**Brief:** Please give back every entry in full, word for word, but none of the pictures.

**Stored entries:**
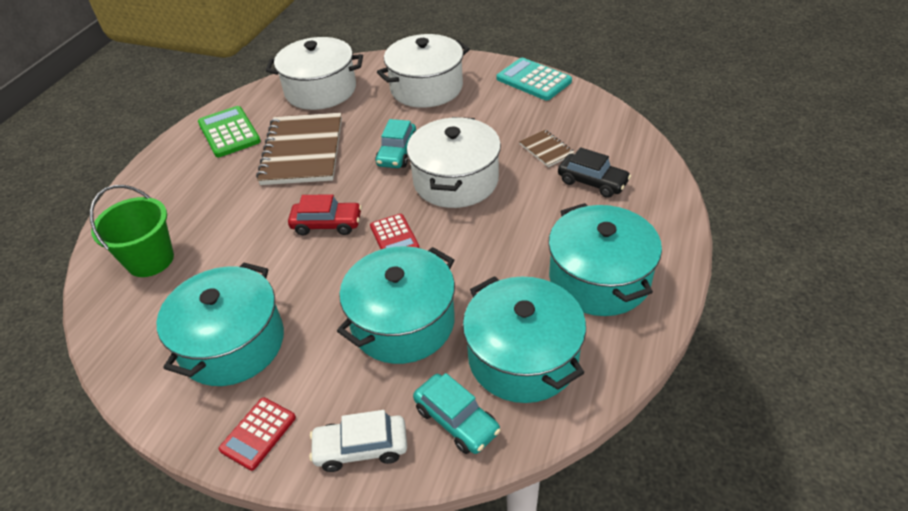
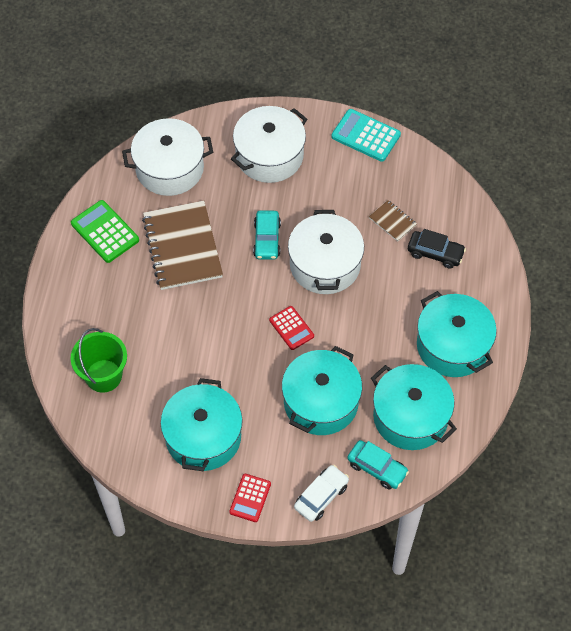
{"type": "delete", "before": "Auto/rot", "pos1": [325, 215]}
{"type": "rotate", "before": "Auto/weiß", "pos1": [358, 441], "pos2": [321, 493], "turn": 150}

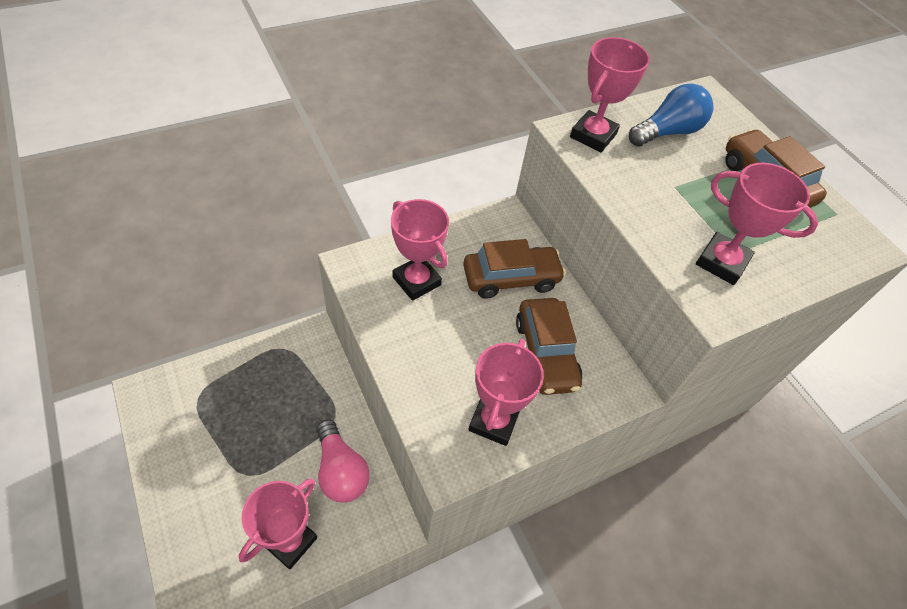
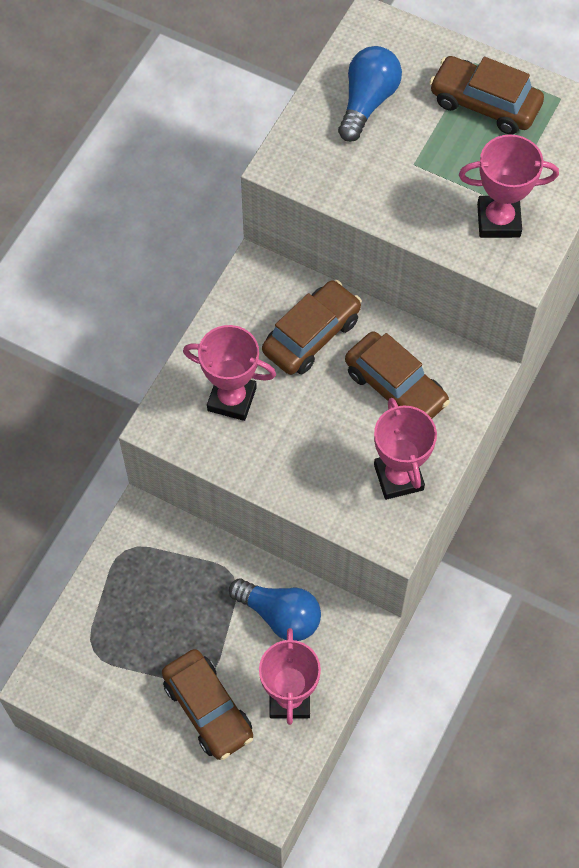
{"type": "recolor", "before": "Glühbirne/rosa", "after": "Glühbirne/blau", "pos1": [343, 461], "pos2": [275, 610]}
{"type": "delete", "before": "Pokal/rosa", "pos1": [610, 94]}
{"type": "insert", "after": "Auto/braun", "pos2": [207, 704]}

**Solution:**
{"type": "delete", "before": "Auto/rot", "pos1": [325, 215]}
{"type": "rotate", "before": "Auto/weiß", "pos1": [358, 441], "pos2": [321, 493], "turn": 150}

{"type": "recolor", "before": "Glühbirne/rosa", "after": "Glühbirne/blau", "pos1": [343, 461], "pos2": [275, 610]}
{"type": "delete", "before": "Pokal/rosa", "pos1": [610, 94]}
{"type": "insert", "after": "Auto/braun", "pos2": [207, 704]}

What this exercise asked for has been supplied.